Direction:
Turn the part of the entries below that opens with the line containing "Give the centreline" and closes with the line containing "road 7 (residential): [(194,511),(119,484),(103,434)]" into a numbered list with one line per item, leaving out any blank lines.

Records for the exercise:
━━━━━━━━━━━━━━━━━━━━
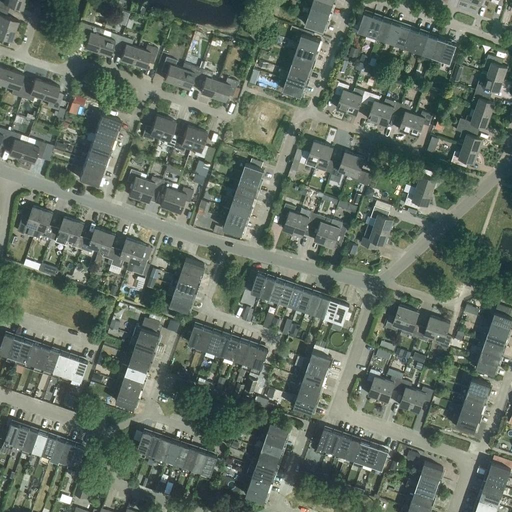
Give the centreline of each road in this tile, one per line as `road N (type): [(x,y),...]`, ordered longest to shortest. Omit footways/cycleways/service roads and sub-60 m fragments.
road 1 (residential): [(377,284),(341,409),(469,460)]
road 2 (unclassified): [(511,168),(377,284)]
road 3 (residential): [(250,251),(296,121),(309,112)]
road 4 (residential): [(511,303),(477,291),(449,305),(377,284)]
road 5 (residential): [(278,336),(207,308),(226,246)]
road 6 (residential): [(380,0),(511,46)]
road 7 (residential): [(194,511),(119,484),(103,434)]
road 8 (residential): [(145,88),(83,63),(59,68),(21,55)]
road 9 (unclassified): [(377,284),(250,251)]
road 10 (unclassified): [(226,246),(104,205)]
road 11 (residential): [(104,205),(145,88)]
━━━━━━━━━━━━━━━━━━━━
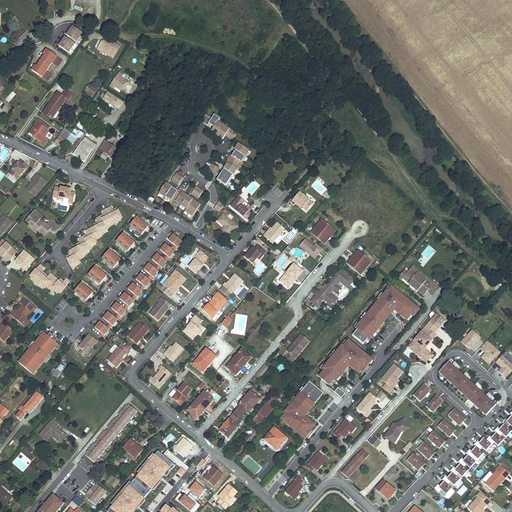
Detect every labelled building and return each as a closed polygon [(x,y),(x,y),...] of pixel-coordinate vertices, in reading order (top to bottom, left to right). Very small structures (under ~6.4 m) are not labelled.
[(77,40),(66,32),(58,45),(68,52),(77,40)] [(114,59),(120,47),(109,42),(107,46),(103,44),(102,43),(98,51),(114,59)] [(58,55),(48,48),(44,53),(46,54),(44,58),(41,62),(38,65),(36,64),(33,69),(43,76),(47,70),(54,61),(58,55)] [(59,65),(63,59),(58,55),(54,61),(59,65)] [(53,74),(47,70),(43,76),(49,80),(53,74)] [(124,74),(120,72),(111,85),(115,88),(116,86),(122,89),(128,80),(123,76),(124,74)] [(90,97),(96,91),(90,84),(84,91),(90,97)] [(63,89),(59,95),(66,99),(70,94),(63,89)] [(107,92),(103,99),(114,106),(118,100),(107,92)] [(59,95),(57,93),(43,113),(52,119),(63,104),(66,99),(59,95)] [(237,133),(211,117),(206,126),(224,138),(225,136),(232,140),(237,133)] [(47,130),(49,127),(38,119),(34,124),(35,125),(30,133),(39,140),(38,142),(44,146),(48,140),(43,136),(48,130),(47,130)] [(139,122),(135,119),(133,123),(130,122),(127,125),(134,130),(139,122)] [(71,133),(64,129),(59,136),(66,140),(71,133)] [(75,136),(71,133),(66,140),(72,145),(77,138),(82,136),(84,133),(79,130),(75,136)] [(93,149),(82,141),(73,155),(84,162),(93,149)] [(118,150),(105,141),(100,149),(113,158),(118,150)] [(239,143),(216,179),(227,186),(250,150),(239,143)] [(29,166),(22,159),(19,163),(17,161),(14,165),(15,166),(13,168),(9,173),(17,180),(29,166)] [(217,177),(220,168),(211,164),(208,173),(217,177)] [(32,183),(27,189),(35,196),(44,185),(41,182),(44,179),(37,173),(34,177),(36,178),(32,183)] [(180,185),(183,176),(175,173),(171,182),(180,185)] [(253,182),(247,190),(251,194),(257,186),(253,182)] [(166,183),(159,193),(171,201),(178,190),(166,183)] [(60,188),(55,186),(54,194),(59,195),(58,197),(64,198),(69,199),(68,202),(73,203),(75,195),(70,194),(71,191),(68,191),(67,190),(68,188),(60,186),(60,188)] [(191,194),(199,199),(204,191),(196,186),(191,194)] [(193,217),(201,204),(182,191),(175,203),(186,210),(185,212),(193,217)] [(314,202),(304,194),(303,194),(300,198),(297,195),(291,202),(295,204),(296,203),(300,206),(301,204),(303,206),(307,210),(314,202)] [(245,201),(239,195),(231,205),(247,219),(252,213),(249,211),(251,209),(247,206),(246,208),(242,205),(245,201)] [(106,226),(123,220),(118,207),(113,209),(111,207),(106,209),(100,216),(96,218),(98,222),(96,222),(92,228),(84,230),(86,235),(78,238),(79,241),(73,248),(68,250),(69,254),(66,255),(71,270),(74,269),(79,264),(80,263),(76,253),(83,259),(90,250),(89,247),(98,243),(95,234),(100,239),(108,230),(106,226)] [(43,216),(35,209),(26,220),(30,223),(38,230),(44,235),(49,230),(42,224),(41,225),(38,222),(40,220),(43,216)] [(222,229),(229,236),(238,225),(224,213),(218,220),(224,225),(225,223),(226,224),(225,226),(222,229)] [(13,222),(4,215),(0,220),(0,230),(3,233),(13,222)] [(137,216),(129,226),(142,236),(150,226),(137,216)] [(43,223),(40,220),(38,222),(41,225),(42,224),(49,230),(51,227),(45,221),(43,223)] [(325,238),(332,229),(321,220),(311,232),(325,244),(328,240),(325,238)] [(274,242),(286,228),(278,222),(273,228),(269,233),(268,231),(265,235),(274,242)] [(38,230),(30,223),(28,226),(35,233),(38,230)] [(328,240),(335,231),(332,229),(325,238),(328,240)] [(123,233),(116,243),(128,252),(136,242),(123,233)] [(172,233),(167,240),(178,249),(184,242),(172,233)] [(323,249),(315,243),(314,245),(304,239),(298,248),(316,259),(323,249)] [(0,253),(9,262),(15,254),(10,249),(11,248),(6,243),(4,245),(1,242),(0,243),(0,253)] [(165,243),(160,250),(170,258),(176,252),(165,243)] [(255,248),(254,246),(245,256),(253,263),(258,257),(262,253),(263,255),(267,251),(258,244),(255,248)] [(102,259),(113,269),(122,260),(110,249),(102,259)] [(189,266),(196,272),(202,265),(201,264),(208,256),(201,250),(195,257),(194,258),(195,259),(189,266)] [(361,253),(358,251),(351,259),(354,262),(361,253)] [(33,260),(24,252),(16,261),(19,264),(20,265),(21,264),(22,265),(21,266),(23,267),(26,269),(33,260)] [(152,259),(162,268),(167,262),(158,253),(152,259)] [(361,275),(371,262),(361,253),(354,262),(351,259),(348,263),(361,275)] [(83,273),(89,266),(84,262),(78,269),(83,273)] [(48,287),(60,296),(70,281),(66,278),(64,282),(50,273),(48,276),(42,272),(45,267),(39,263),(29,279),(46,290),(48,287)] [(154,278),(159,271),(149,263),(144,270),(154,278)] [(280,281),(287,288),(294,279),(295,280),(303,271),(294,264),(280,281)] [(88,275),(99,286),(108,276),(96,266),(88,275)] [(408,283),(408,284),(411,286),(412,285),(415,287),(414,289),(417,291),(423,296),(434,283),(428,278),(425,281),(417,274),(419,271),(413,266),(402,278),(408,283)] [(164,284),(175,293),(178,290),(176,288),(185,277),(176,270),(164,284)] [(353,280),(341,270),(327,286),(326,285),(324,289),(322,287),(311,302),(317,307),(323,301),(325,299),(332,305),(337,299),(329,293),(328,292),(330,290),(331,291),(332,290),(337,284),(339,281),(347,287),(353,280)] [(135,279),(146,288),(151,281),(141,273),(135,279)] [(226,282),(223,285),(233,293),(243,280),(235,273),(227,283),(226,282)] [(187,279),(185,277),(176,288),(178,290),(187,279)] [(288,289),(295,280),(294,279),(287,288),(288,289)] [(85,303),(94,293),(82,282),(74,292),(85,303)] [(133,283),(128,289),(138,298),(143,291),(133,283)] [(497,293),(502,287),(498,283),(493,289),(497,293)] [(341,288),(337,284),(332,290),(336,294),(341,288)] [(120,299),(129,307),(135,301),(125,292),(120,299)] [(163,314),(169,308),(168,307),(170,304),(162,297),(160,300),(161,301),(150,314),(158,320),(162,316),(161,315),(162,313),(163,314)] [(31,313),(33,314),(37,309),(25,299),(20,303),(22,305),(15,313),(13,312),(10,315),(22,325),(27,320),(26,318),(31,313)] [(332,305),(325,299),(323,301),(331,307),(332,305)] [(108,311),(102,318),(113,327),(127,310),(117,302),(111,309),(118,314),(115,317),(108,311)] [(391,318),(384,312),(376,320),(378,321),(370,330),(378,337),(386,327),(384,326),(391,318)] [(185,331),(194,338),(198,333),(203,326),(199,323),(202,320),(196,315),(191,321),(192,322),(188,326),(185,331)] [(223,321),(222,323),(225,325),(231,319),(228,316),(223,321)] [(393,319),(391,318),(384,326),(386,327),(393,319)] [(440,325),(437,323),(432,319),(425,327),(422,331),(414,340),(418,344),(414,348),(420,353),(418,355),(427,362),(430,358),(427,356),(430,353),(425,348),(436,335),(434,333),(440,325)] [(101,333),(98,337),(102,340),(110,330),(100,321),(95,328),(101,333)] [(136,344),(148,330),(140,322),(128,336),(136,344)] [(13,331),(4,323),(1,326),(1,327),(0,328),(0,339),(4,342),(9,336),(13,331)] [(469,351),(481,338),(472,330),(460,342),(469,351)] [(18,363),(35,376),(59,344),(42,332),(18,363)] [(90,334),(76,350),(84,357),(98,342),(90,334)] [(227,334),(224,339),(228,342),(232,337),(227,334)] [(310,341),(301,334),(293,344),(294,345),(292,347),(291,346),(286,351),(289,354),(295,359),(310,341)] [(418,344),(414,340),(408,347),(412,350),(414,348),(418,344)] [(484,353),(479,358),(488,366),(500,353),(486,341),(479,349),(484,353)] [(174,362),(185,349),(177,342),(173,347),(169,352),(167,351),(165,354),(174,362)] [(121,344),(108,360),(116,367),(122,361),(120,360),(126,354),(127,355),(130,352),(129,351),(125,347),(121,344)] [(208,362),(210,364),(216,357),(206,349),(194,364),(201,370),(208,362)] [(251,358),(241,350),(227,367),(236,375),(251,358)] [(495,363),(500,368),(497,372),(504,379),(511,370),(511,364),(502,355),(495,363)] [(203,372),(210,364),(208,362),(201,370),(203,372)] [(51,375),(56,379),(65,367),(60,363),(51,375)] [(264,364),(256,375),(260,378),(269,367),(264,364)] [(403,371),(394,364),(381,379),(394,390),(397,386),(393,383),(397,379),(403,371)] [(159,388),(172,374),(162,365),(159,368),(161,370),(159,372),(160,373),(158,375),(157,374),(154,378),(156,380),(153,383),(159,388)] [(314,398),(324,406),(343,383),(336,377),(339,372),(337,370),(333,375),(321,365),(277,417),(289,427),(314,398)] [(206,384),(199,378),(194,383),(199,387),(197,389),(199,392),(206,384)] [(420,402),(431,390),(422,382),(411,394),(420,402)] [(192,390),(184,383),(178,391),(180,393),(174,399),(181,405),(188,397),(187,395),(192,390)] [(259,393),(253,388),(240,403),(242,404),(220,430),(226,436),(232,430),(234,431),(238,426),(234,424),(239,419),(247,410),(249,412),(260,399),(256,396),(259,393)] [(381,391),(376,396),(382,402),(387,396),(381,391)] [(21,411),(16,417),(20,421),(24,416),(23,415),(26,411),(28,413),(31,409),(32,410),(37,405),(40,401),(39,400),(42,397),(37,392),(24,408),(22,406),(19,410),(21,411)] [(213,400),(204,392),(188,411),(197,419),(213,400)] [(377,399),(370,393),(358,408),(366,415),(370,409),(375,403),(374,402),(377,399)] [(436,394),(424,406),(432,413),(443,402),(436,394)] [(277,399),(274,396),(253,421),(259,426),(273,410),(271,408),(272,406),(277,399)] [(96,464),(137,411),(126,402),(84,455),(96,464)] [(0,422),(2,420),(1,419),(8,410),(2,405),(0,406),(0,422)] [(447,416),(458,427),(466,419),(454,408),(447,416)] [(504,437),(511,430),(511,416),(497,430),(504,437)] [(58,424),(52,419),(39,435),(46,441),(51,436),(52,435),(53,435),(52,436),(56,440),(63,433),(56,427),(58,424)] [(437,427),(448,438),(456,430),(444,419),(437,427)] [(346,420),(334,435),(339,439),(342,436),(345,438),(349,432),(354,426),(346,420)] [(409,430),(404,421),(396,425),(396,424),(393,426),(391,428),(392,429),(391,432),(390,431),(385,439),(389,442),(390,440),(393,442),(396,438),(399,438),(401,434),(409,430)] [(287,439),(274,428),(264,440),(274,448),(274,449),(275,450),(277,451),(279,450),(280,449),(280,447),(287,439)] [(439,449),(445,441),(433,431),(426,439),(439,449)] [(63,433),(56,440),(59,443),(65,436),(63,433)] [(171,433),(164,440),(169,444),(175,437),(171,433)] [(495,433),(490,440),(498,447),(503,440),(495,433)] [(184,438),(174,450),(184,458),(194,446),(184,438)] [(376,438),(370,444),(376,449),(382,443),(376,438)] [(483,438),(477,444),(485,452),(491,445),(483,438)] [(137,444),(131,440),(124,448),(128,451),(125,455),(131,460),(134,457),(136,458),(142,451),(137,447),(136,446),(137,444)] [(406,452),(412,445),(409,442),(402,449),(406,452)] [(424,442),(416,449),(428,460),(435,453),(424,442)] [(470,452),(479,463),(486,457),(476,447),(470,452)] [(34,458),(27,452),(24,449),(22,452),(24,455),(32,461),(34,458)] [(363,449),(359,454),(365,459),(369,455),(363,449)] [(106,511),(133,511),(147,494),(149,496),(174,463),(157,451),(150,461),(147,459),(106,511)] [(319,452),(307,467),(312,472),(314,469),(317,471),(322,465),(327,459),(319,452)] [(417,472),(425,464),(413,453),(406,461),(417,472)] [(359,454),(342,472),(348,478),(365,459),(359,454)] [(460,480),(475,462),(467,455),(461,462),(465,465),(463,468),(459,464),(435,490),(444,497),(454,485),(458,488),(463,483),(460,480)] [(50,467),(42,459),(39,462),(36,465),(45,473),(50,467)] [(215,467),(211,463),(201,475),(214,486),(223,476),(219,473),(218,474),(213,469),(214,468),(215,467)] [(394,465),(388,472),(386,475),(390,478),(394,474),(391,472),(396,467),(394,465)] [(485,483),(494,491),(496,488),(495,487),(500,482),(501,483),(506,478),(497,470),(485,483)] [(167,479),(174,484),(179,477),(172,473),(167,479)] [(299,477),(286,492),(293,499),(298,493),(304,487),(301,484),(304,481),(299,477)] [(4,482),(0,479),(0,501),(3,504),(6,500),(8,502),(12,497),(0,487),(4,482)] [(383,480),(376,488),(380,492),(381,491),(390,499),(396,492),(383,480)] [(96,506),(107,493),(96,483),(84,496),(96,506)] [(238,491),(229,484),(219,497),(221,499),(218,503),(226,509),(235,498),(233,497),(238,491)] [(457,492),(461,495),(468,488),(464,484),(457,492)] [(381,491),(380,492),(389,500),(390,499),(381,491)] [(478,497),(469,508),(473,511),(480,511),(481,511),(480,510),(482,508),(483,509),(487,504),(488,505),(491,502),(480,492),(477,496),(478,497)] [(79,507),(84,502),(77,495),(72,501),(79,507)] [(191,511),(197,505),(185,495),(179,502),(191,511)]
━━━━━━━━━━━━━━━━━━━━
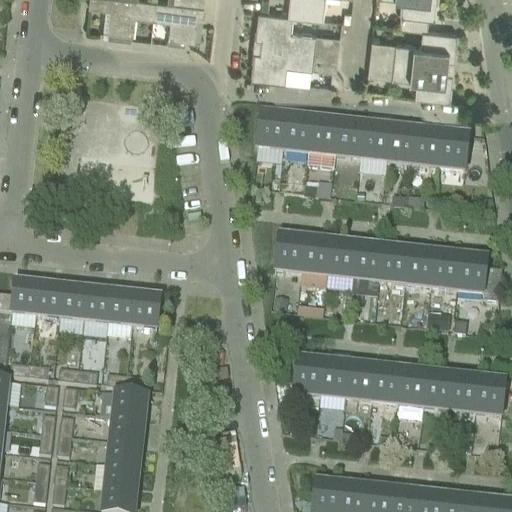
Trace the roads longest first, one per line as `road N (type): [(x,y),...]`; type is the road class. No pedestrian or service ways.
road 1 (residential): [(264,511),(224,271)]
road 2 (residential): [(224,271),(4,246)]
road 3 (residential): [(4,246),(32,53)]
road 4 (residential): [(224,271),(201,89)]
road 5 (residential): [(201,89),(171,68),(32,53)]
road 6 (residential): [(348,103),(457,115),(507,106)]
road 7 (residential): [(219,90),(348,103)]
━━━━━━━━━━━━━━━━━━━━
Answer to this exercise:
1. Give the centreline of each road in this tile, one per line as `road N (type): [(x,y),...]`, ordered longest to shortest. Omit footways/cycleways/service roads and sub-60 m fragments.
2. road 1 (residential): [(377,284),(341,409),(469,460)]
3. road 2 (unclassified): [(511,168),(377,284)]
4. road 3 (residential): [(250,251),(296,121),(309,112)]
5. road 4 (residential): [(511,303),(477,291),(449,305),(377,284)]
6. road 5 (residential): [(278,336),(207,308),(226,246)]
7. road 6 (residential): [(380,0),(511,46)]
8. road 7 (residential): [(194,511),(119,484),(103,434)]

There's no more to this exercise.